About this exercise> Each line from the one holding "(754, 173) = (814, 255): brown" to the end of the listing below must be given again exactly as it appears.

=== Dataset entries ===

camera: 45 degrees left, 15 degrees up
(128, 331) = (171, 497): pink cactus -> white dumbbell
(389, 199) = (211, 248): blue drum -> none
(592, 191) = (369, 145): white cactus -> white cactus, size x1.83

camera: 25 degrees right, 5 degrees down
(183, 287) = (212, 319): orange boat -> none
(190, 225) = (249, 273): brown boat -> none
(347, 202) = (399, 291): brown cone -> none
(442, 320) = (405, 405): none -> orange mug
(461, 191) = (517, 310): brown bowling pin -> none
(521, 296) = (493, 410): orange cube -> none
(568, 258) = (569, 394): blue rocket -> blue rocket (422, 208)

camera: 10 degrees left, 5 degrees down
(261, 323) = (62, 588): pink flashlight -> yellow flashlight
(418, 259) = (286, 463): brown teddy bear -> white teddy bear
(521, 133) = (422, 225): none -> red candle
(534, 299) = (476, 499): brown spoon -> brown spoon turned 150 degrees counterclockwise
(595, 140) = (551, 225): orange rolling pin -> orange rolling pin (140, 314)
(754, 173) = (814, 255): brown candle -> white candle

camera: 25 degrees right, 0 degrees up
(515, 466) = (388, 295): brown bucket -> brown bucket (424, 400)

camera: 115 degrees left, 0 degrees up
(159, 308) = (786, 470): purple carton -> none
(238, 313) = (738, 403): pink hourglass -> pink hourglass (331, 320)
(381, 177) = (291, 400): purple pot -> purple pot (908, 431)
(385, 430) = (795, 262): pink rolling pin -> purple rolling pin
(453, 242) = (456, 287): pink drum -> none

===

Output of the task>
(754, 173) = (814, 255): brown candle -> white candle

camera: 25 degrees right, 0 degrees up
(515, 466) = (388, 295): brown bucket -> brown bucket (424, 400)

camera: 115 degrees left, 0 degrees up
(159, 308) = (786, 470): purple carton -> none
(238, 313) = (738, 403): pink hourglass -> pink hourglass (331, 320)
(381, 177) = (291, 400): purple pot -> purple pot (908, 431)
(385, 430) = (795, 262): pink rolling pin -> purple rolling pin
(453, 242) = (456, 287): pink drum -> none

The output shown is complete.